─── Data excerpts ───
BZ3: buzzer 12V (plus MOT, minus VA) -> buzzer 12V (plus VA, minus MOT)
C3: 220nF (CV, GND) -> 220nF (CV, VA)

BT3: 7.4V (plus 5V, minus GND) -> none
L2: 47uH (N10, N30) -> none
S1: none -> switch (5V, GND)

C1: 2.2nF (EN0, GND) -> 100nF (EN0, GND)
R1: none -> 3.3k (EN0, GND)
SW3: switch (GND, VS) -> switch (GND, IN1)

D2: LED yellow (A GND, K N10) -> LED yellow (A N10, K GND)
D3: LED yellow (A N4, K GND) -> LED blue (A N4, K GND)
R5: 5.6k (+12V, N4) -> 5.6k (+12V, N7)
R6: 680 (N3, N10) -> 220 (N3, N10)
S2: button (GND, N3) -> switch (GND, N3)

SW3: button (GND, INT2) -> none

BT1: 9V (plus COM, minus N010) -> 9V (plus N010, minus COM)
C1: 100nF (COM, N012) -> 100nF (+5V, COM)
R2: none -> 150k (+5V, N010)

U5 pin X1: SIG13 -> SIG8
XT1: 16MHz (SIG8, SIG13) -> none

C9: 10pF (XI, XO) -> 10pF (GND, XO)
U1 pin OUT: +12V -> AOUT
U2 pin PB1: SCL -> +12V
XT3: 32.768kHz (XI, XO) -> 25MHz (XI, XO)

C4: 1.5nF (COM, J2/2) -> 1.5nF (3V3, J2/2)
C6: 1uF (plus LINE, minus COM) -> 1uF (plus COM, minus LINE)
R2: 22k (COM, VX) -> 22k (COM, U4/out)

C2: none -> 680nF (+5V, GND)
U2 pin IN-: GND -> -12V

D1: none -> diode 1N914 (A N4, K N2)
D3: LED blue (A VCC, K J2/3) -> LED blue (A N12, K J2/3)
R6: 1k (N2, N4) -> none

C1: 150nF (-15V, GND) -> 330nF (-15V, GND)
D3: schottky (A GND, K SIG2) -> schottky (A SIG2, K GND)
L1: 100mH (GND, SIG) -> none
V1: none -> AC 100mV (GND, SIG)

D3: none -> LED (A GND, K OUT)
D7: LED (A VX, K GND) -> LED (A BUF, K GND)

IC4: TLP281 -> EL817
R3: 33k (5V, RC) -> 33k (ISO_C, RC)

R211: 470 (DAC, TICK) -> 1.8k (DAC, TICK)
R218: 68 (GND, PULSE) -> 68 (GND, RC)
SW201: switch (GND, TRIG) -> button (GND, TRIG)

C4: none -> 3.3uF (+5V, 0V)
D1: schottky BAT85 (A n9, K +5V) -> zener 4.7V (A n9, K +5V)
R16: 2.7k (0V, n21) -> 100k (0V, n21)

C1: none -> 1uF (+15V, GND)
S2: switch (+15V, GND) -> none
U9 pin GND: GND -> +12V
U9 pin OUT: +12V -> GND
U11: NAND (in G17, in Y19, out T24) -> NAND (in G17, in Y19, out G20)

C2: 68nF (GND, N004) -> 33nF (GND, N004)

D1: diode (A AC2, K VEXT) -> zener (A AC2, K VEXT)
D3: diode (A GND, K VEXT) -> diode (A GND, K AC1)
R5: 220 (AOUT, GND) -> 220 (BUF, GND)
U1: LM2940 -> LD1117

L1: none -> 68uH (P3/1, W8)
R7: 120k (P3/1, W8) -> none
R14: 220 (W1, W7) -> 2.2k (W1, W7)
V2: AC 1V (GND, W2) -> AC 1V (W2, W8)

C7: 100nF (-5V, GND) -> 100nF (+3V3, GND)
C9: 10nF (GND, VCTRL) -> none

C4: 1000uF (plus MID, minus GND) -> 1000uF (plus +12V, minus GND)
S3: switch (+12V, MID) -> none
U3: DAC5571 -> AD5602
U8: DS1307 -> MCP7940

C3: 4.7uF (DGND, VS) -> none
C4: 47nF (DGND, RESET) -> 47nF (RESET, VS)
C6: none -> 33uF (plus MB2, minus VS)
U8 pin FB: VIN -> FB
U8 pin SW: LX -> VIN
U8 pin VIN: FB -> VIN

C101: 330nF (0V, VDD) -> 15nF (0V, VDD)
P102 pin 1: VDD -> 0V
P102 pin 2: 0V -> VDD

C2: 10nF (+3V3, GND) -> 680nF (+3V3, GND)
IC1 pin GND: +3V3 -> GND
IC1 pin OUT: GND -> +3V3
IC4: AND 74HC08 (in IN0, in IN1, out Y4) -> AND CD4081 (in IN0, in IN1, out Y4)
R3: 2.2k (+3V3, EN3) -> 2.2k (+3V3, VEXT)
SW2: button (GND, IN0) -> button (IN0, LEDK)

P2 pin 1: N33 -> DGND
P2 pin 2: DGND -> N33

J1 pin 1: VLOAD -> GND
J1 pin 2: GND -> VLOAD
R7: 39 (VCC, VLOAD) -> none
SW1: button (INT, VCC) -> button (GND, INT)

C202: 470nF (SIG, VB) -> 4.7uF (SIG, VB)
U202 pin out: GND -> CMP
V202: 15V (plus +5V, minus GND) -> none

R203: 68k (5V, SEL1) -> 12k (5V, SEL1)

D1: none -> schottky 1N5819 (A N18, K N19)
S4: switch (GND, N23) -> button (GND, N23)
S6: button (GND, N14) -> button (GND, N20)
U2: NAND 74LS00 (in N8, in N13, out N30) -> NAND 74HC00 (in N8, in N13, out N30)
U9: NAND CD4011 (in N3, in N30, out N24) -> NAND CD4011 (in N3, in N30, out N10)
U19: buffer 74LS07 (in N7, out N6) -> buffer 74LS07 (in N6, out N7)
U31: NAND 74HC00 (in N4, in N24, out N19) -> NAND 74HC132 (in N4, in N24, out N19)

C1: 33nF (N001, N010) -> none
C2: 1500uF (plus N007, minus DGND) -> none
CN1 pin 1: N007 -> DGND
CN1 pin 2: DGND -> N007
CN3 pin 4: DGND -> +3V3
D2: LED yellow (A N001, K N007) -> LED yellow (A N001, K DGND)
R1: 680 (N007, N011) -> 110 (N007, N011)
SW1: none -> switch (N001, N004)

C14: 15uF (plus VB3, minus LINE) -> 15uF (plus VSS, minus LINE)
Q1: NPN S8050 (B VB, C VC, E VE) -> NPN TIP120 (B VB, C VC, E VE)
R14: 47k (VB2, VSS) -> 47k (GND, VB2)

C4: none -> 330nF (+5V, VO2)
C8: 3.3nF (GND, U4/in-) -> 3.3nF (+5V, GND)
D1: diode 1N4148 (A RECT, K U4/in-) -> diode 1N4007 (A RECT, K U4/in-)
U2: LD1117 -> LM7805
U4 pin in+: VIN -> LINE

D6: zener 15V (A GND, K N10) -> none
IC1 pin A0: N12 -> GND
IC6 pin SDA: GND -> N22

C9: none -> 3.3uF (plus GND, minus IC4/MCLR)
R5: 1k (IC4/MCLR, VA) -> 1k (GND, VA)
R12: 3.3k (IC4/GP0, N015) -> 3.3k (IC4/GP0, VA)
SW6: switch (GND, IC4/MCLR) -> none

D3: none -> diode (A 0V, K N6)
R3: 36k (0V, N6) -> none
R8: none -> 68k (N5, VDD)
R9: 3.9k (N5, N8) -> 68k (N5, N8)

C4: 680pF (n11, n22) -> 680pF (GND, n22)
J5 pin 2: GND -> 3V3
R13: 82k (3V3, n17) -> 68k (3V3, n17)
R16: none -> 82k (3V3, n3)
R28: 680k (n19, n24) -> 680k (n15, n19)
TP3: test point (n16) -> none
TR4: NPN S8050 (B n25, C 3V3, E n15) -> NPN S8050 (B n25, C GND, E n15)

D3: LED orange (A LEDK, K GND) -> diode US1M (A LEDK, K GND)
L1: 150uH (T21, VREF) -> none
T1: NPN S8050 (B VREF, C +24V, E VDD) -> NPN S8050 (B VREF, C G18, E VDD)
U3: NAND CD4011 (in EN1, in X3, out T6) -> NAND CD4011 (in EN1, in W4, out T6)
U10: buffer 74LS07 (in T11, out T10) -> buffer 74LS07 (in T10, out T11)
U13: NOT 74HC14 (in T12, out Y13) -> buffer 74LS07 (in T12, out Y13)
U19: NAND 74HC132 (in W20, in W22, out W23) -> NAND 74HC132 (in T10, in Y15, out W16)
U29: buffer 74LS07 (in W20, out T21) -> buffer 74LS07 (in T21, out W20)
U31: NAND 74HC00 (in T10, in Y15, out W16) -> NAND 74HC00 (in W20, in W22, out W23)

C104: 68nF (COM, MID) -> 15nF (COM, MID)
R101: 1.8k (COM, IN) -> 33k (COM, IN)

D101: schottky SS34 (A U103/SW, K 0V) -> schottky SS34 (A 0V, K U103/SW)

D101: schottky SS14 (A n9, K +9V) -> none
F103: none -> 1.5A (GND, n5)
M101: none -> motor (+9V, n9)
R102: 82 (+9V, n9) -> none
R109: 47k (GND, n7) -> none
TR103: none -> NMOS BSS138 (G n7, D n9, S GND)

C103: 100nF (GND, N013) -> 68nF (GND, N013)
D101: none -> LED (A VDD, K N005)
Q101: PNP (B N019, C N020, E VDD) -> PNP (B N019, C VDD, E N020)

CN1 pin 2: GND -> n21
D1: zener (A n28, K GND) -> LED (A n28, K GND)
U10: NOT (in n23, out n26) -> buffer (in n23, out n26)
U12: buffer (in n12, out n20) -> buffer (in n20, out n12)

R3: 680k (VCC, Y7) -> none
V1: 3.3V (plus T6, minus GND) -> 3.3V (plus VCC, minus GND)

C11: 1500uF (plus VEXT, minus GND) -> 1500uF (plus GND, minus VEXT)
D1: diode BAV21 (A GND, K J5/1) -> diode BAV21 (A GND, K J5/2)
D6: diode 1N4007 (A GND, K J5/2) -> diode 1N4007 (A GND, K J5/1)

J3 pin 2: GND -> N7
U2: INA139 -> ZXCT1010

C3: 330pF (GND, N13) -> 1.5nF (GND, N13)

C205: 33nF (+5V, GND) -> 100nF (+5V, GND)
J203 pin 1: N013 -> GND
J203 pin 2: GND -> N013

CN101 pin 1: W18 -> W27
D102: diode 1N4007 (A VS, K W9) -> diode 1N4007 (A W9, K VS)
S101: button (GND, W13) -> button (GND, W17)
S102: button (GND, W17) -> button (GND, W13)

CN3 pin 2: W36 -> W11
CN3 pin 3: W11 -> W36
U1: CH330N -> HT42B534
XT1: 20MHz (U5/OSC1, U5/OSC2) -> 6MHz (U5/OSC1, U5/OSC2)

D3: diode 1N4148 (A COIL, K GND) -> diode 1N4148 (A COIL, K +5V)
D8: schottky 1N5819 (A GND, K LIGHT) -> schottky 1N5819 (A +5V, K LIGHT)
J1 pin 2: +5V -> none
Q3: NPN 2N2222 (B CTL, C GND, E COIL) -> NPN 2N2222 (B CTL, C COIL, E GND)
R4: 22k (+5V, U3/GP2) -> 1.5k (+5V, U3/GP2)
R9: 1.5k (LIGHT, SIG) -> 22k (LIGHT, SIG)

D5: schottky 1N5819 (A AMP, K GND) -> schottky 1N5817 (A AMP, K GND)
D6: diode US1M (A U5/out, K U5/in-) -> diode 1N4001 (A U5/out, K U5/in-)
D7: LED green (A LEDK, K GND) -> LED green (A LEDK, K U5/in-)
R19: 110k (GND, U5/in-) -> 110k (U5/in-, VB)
───
Pull every line containing "minus" out of the records.

## Response to the exercise:
BZ3: buzzer 12V (plus MOT, minus VA) -> buzzer 12V (plus VA, minus MOT)
BT3: 7.4V (plus 5V, minus GND) -> none
BT1: 9V (plus COM, minus N010) -> 9V (plus N010, minus COM)
C6: 1uF (plus LINE, minus COM) -> 1uF (plus COM, minus LINE)
C4: 1000uF (plus MID, minus GND) -> 1000uF (plus +12V, minus GND)
C6: none -> 33uF (plus MB2, minus VS)
V202: 15V (plus +5V, minus GND) -> none
C2: 1500uF (plus N007, minus DGND) -> none
C14: 15uF (plus VB3, minus LINE) -> 15uF (plus VSS, minus LINE)
C9: none -> 3.3uF (plus GND, minus IC4/MCLR)
V1: 3.3V (plus T6, minus GND) -> 3.3V (plus VCC, minus GND)
C11: 1500uF (plus VEXT, minus GND) -> 1500uF (plus GND, minus VEXT)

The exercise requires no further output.